What is required
Copy each line from the entries that the word "dumbbell" appears in.

Input records
******

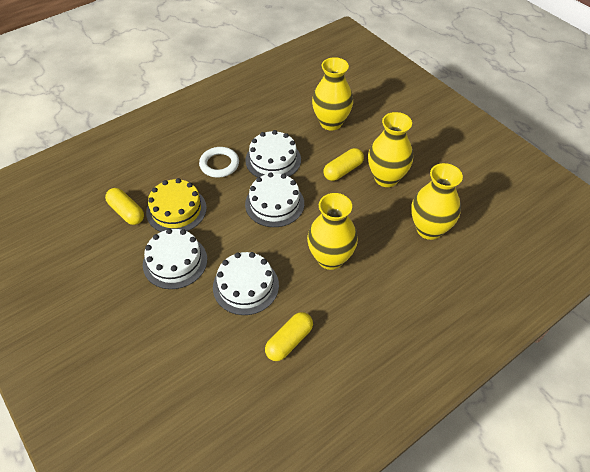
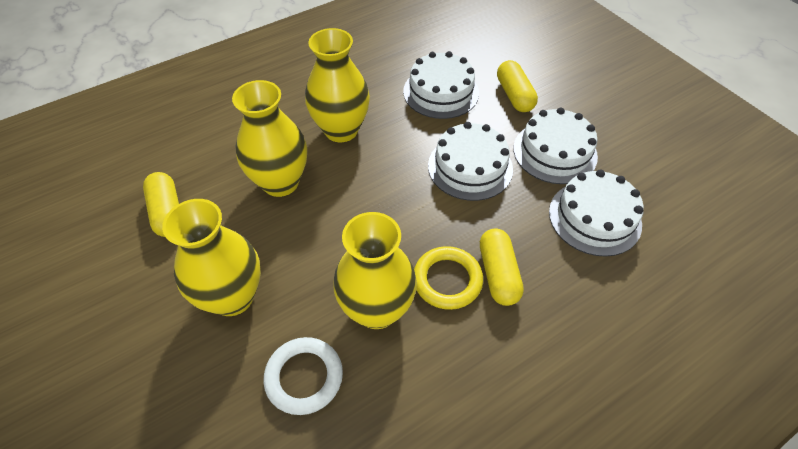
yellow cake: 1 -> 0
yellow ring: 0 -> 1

******

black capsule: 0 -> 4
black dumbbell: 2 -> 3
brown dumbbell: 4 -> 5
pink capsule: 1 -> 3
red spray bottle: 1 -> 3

******

Worked solution
black dumbbell: 2 -> 3
brown dumbbell: 4 -> 5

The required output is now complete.